↓↓↓
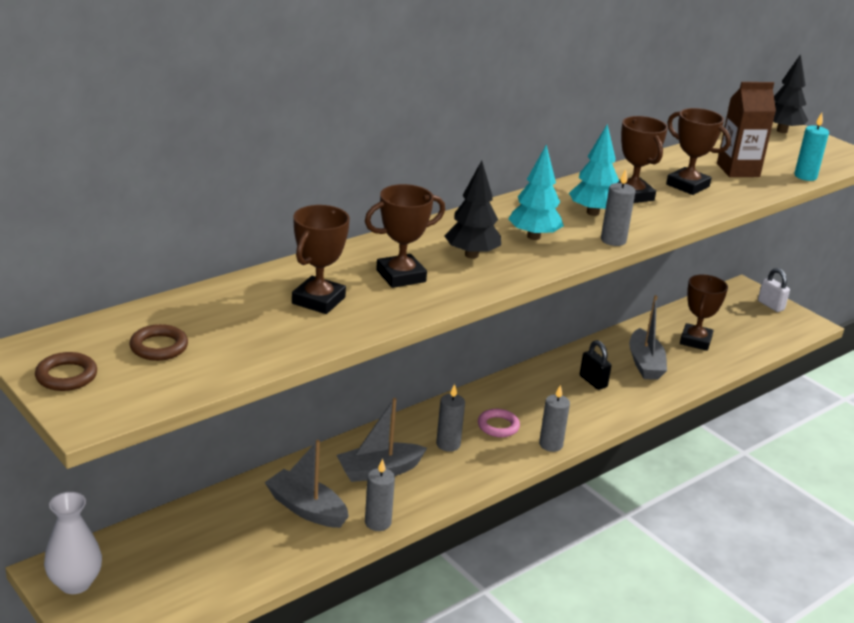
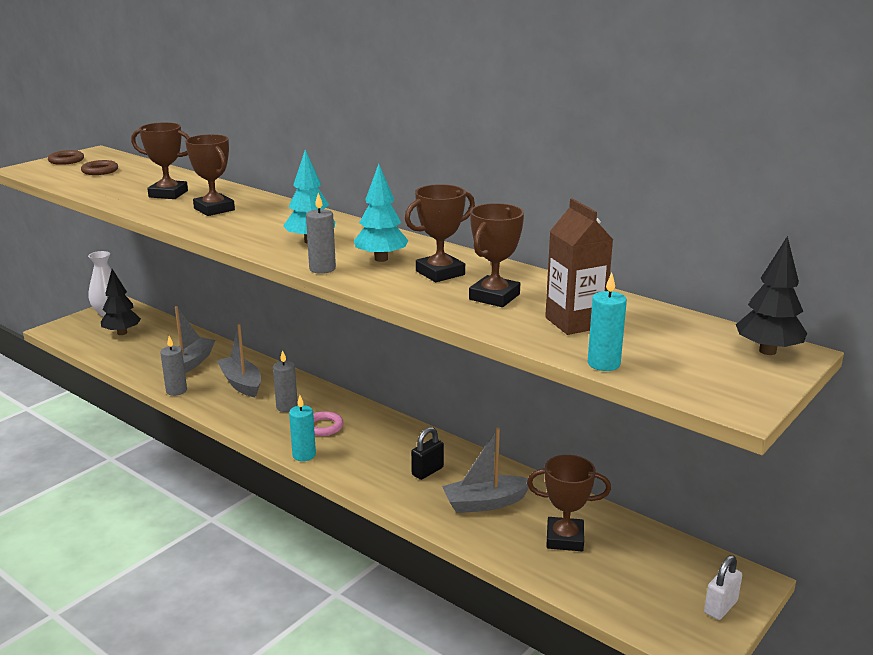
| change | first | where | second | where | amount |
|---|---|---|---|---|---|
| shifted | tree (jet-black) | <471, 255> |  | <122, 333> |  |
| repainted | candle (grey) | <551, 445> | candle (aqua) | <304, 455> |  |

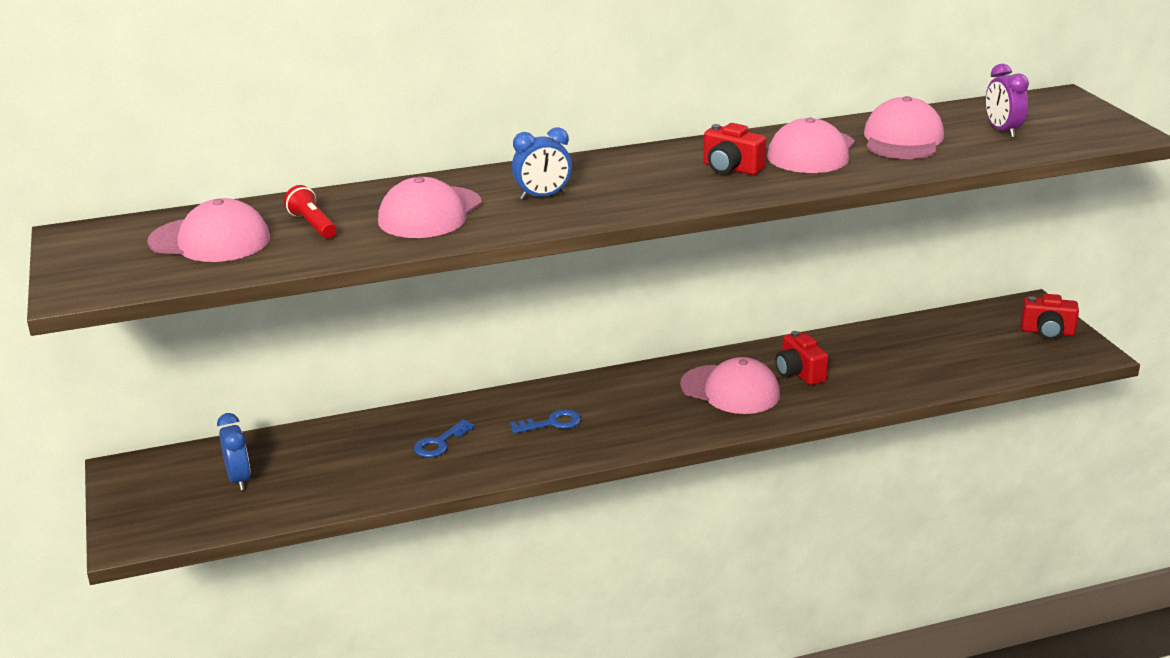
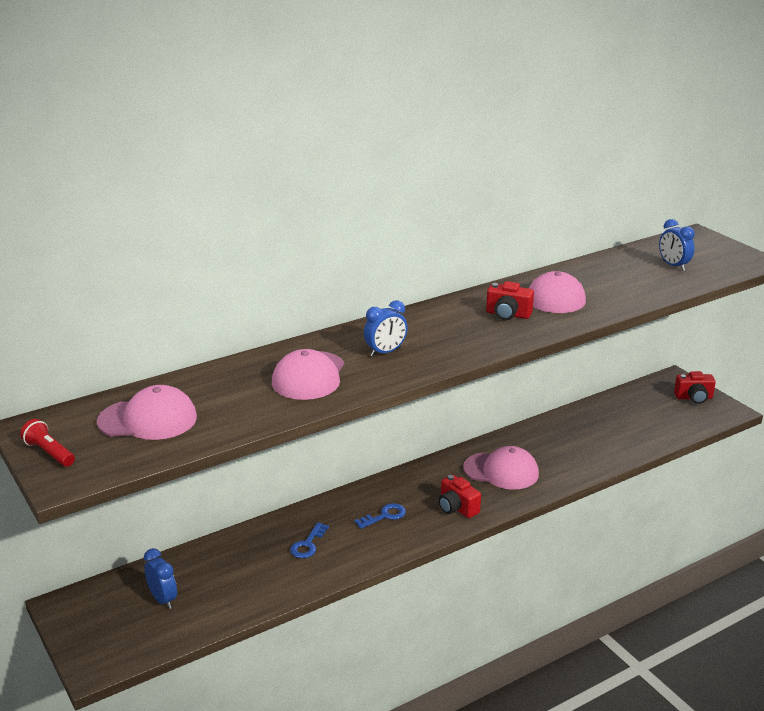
| change | first | where | second | where | amount |
|---|---|---|---|---|---|
| shifted | torch (crimson) | <313, 225> |  | <49, 453> |  |
| shifted | compact camera (crimson) | <799, 373> |  | <457, 508> |  |
| gone | peaked cap (rosy) | <902, 139> |  |  |  |
| repainted | bedside clock (purple) | <1002, 131> | bedside clock (blue) | <673, 266> |  |

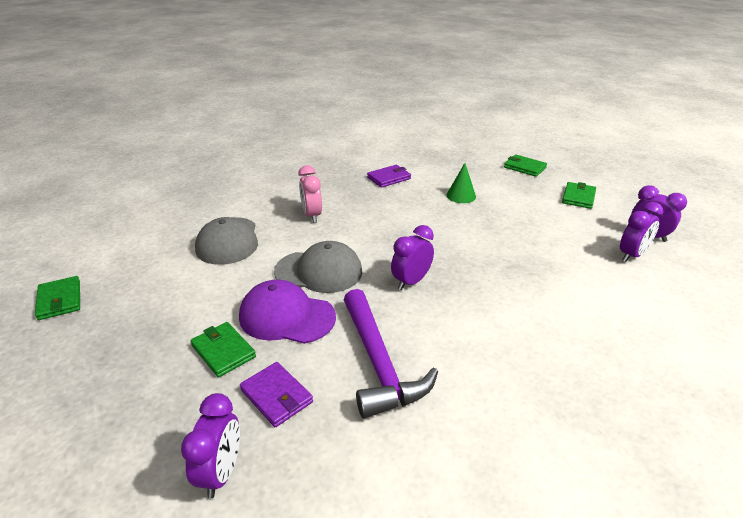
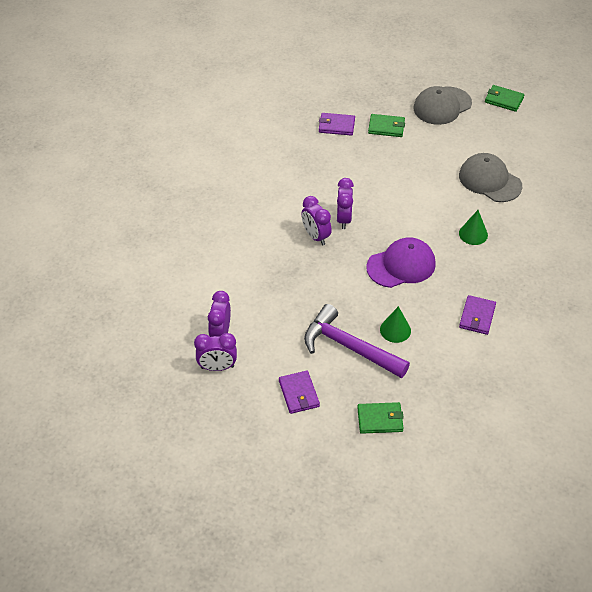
| change | first | where | second | where | amount |
|---|---|---|---|---|---|
| shifted | bedside clock (purple) | <221, 472> |  | <316, 236> |  |
| shifted | peaked cap (purple) | <287, 316> |  | <401, 265> |  |
| shifted | peaked cap (grey) | <319, 271> |  | <442, 106> |  |
| swapped | bedside clock (rosy) | <312, 215> | solid cone (leaf-green) | <473, 234> |  |
| shifted | hammer (purple) | <379, 363> |  | <349, 347> |  |
| repainted | wallet (leaf-green) | <578, 197> | wallet (purple) | <299, 394> |  |

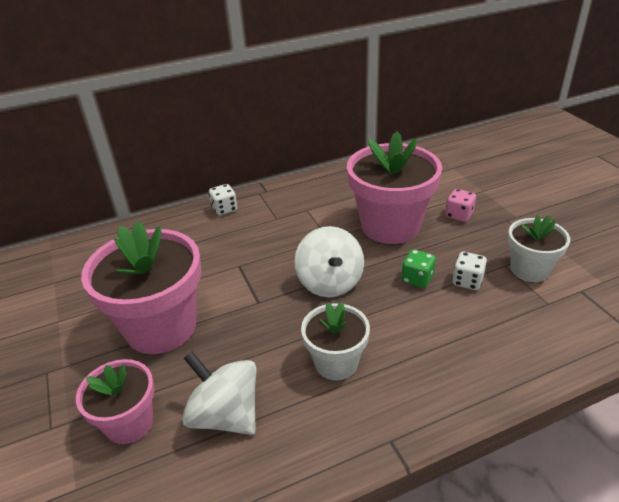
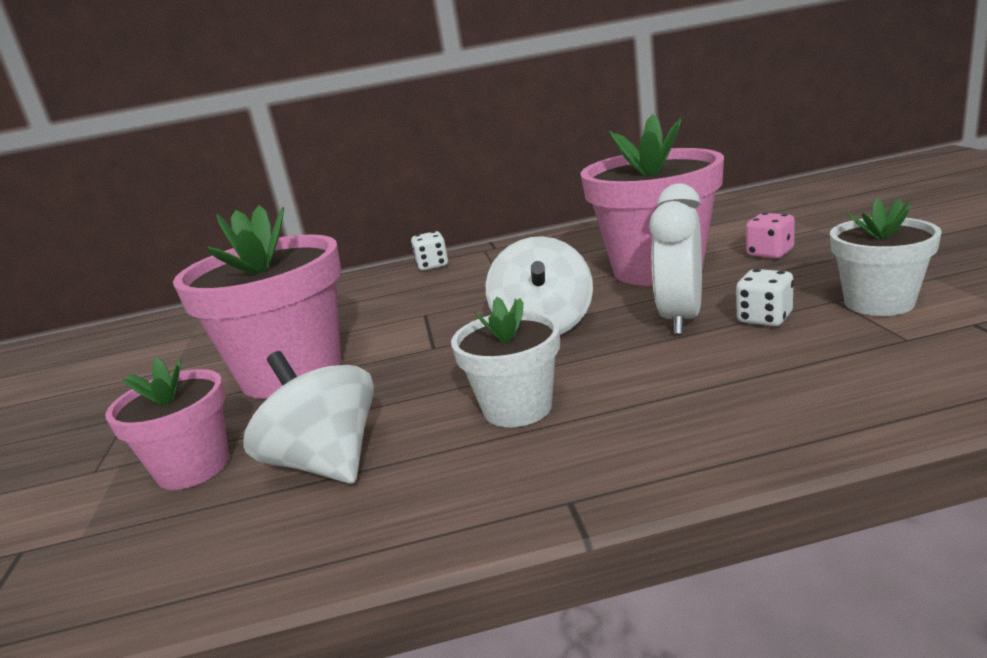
| change | first | where | second | where | amount |
|---|---|---|---|---|---|
| swapped | game die (leaf-green) | <417, 279> | bedside clock (pure white) | <681, 318> |  |

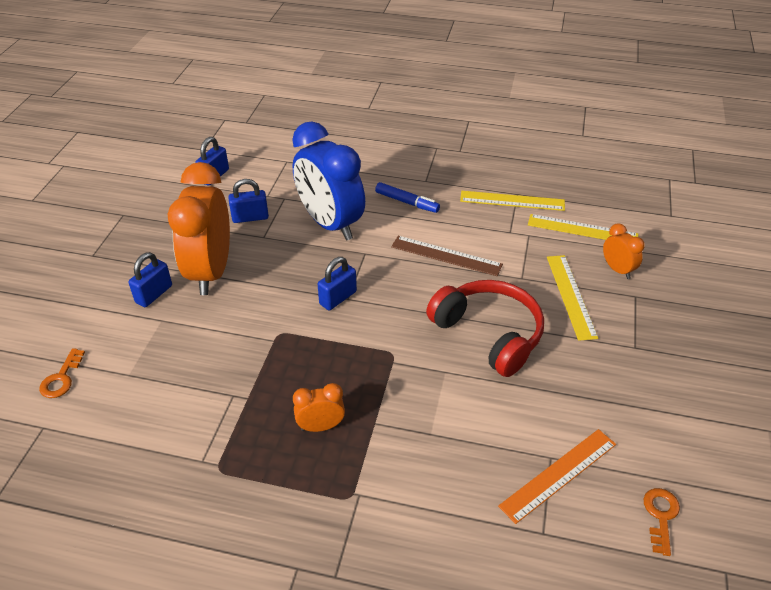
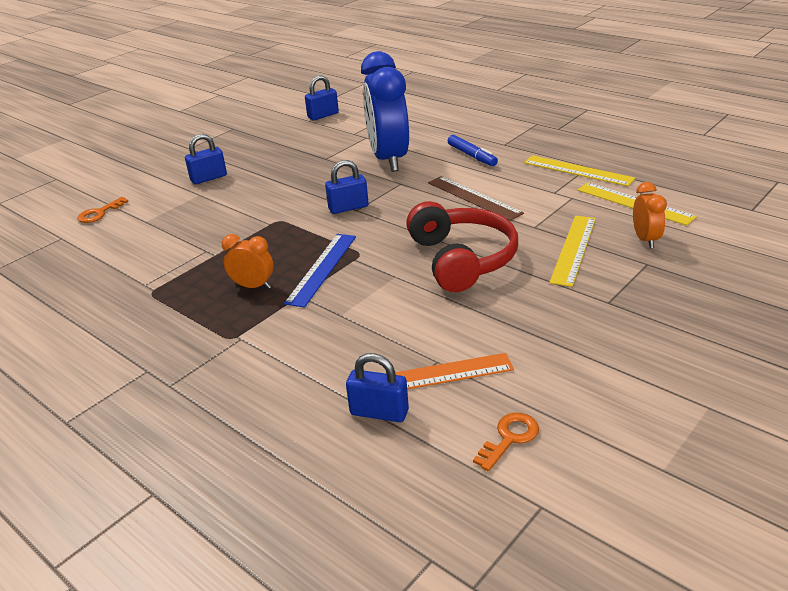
| change | first | where | second | where | amount |
|---|---|---|---|---|---|
| gone | bedside clock (orange) | <211, 272> |  |  |  |
| shifted | lock (blue) | <250, 217> |  | <379, 412> |  |
| new |  |  | straightedge (blue) | <322, 268> |  |

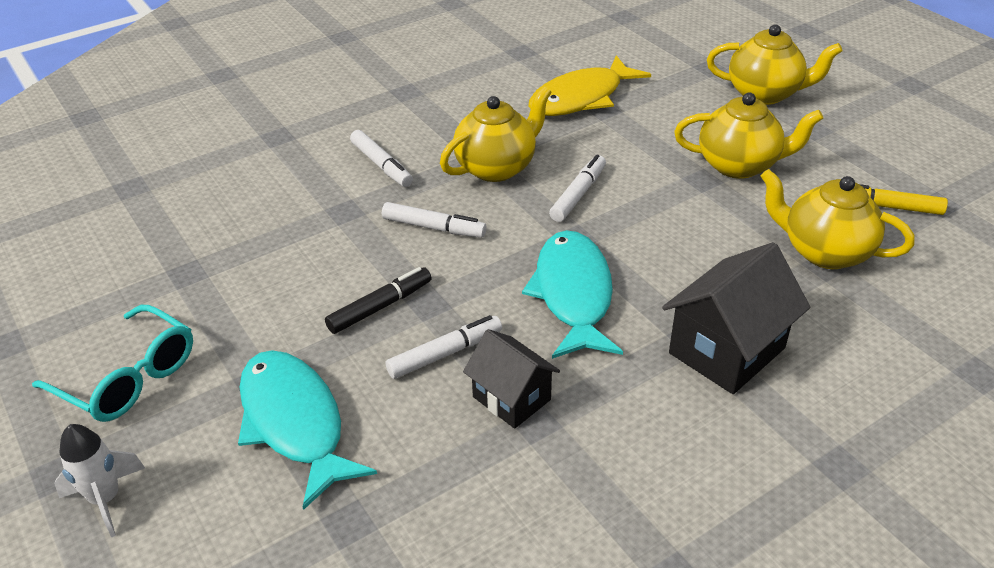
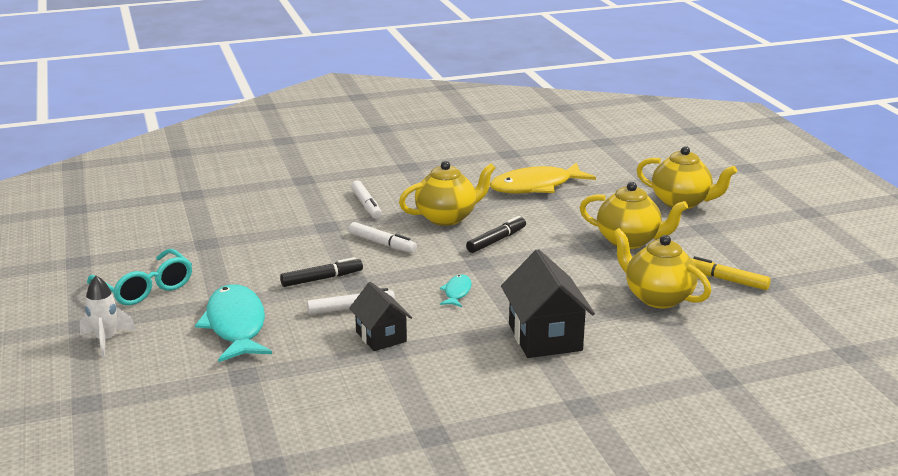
| change | first | where | second | where | amount |
|---|---|---|---|---|---|
| scaled | fish (aqua) | <573, 294> |  | <457, 292> | x0.46 |
| repainted | marker (pure white) | <578, 194> | marker (jet-black) | <496, 240> |  |
| rotated | toy house (jet-black) | <727, 351> |  | <545, 337> | 75 degrees counterclockwise |

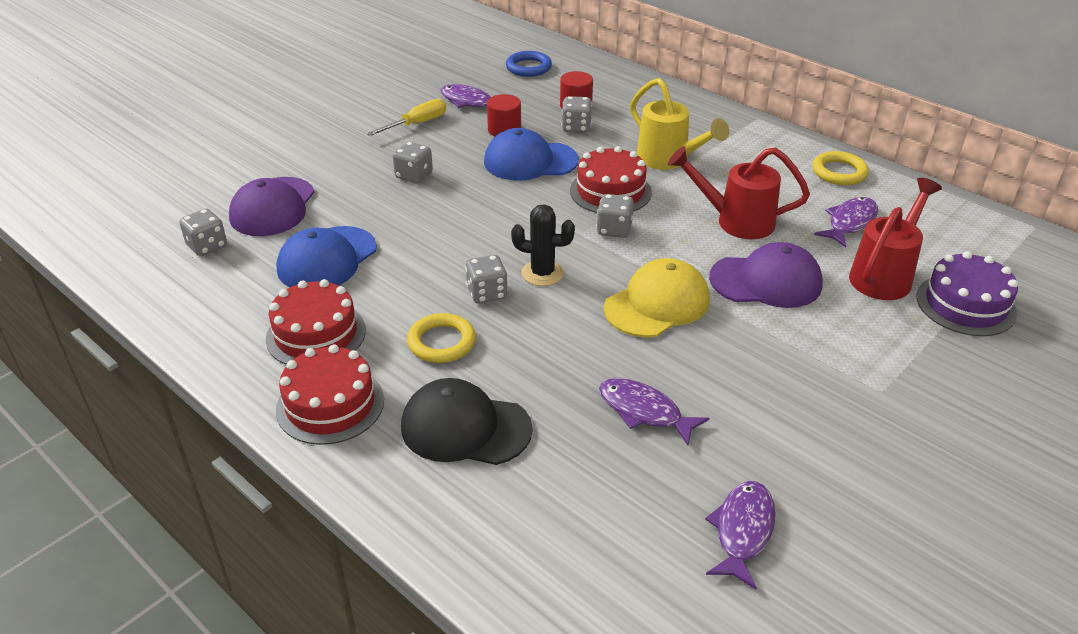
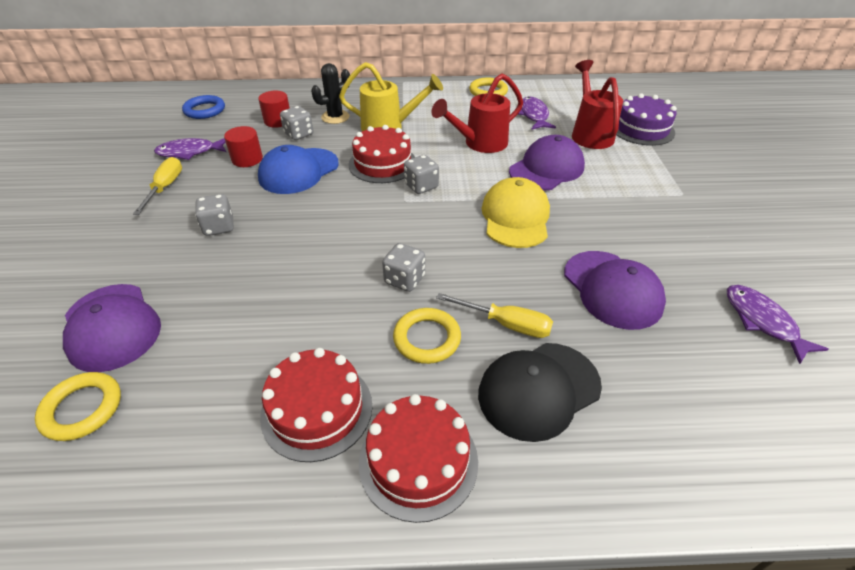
| change | first | where | second | where | amount |
|---|---|---|---|---|---|
| swapped | game die (grey) | <207, 246> | torus (yellow) | <82, 409> |  |
| gone | peaked cap (blue) | <327, 259> |  |  |  |
| shifted | prickly plant (jet-black) | <542, 273> |  | <335, 117> |  |
| swapped | fish (purple) | <644, 411> | peaked cap (purple) | <612, 289> |  |
| new |  |  | hand screwdriver (yellow) | <506, 324> |  |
↑↑↑
# Exercise requirements:
Print all entries exactly; skip the pictures.

# Response to the exercise:
| change | first | where | second | where | amount |
|---|---|---|---|---|---|
| shifted | tree (jet-black) | <471, 255> |  | <122, 333> |  |
| repainted | candle (grey) | <551, 445> | candle (aqua) | <304, 455> |  |

| change | first | where | second | where | amount |
|---|---|---|---|---|---|
| shifted | torch (crimson) | <313, 225> |  | <49, 453> |  |
| shifted | compact camera (crimson) | <799, 373> |  | <457, 508> |  |
| gone | peaked cap (rosy) | <902, 139> |  |  |  |
| repainted | bedside clock (purple) | <1002, 131> | bedside clock (blue) | <673, 266> |  |

| change | first | where | second | where | amount |
|---|---|---|---|---|---|
| shifted | bedside clock (purple) | <221, 472> |  | <316, 236> |  |
| shifted | peaked cap (purple) | <287, 316> |  | <401, 265> |  |
| shifted | peaked cap (grey) | <319, 271> |  | <442, 106> |  |
| swapped | bedside clock (rosy) | <312, 215> | solid cone (leaf-green) | <473, 234> |  |
| shifted | hammer (purple) | <379, 363> |  | <349, 347> |  |
| repainted | wallet (leaf-green) | <578, 197> | wallet (purple) | <299, 394> |  |

| change | first | where | second | where | amount |
|---|---|---|---|---|---|
| swapped | game die (leaf-green) | <417, 279> | bedside clock (pure white) | <681, 318> |  |

| change | first | where | second | where | amount |
|---|---|---|---|---|---|
| gone | bedside clock (orange) | <211, 272> |  |  |  |
| shifted | lock (blue) | <250, 217> |  | <379, 412> |  |
| new |  |  | straightedge (blue) | <322, 268> |  |

| change | first | where | second | where | amount |
|---|---|---|---|---|---|
| scaled | fish (aqua) | <573, 294> |  | <457, 292> | x0.46 |
| repainted | marker (pure white) | <578, 194> | marker (jet-black) | <496, 240> |  |
| rotated | toy house (jet-black) | <727, 351> |  | <545, 337> | 75 degrees counterclockwise |

| change | first | where | second | where | amount |
|---|---|---|---|---|---|
| swapped | game die (grey) | <207, 246> | torus (yellow) | <82, 409> |  |
| gone | peaked cap (blue) | <327, 259> |  |  |  |
| shifted | prickly plant (jet-black) | <542, 273> |  | <335, 117> |  |
| swapped | fish (purple) | <644, 411> | peaked cap (purple) | <612, 289> |  |
| new |  |  | hand screwdriver (yellow) | <506, 324> |  |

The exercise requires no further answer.